> _What this task involves_:
Scan the records below. Copy every line in which the word "cylinder" appears.
-- Data records follows --
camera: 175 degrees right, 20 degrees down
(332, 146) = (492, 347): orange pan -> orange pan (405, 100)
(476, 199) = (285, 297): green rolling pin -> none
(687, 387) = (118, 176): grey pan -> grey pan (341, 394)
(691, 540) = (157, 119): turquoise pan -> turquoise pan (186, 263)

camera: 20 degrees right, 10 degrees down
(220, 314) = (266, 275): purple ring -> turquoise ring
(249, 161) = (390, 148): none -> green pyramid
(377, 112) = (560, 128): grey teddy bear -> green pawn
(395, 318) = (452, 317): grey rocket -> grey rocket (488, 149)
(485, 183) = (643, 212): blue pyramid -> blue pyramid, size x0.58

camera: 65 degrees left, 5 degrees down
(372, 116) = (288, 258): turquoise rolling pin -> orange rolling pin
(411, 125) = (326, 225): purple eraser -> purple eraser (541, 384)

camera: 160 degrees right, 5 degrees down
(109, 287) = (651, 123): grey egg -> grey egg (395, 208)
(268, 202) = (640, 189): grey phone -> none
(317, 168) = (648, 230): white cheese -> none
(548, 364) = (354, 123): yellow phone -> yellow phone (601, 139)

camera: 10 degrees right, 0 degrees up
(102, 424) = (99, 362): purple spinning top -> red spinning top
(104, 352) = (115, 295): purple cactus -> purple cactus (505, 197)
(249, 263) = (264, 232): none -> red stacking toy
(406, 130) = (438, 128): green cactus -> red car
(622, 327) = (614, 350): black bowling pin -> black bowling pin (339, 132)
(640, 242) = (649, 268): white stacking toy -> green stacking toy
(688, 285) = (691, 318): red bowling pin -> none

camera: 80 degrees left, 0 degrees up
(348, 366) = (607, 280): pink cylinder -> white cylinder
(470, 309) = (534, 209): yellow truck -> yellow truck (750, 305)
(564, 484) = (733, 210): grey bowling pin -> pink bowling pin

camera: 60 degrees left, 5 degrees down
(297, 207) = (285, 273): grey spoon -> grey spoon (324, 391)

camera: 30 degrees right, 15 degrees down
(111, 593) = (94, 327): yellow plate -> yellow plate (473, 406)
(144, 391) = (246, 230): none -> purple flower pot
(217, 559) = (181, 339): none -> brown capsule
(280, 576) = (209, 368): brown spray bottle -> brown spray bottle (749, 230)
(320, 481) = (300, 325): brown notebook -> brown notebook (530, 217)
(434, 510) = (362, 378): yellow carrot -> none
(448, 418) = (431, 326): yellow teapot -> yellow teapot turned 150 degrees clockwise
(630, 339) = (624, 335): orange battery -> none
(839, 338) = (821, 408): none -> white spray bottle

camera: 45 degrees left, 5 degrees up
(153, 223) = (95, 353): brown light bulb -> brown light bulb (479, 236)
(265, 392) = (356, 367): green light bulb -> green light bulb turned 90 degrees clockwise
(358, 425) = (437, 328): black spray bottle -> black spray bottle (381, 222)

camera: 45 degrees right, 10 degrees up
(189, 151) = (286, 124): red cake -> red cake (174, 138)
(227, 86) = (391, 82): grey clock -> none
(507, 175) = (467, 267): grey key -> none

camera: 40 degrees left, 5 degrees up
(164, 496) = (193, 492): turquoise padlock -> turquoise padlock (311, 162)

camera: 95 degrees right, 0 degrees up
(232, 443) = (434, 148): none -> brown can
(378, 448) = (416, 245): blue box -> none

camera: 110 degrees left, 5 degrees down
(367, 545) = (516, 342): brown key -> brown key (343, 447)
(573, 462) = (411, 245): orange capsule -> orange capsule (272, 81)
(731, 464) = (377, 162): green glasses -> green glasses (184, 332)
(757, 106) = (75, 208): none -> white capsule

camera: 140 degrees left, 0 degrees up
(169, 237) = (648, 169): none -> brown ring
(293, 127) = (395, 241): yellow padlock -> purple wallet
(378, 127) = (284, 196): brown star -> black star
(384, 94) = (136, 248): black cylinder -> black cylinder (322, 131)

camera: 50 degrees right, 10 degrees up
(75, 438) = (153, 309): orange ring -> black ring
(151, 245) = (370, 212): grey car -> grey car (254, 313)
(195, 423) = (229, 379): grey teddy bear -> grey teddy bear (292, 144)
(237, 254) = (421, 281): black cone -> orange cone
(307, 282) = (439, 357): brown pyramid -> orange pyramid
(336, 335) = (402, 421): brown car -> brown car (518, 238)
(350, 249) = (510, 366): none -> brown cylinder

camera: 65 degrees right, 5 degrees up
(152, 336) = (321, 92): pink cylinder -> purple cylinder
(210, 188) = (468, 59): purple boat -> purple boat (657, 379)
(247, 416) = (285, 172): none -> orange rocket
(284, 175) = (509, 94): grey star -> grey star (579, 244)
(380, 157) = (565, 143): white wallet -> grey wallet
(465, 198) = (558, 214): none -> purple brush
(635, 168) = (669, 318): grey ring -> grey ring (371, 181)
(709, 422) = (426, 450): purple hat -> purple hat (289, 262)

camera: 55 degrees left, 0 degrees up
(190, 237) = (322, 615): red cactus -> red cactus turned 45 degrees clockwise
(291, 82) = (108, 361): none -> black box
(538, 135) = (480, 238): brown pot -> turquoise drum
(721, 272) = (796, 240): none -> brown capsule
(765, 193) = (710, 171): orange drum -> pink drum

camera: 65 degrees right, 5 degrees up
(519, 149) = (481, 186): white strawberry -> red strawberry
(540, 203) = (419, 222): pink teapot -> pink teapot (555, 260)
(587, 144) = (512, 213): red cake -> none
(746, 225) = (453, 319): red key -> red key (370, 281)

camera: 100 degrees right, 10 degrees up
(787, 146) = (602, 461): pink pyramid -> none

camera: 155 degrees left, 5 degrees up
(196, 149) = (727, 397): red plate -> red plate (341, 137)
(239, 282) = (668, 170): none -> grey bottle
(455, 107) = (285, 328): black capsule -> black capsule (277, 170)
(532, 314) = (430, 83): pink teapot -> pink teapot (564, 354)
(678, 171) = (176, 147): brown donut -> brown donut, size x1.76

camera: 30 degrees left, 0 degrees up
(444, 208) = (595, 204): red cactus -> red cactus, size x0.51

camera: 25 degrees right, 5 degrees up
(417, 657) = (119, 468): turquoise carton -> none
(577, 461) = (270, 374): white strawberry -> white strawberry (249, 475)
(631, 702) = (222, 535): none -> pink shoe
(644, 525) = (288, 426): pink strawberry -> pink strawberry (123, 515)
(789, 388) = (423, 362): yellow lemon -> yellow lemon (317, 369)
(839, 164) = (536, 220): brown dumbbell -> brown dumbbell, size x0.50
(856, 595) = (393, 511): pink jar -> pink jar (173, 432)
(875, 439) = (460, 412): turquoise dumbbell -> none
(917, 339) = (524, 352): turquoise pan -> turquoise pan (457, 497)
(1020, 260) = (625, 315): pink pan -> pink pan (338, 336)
-- Data records concluded --
> _The completed task_:
(348, 366) = (607, 280): pink cylinder -> white cylinder
(384, 94) = (136, 248): black cylinder -> black cylinder (322, 131)
(350, 249) = (510, 366): none -> brown cylinder
(152, 336) = (321, 92): pink cylinder -> purple cylinder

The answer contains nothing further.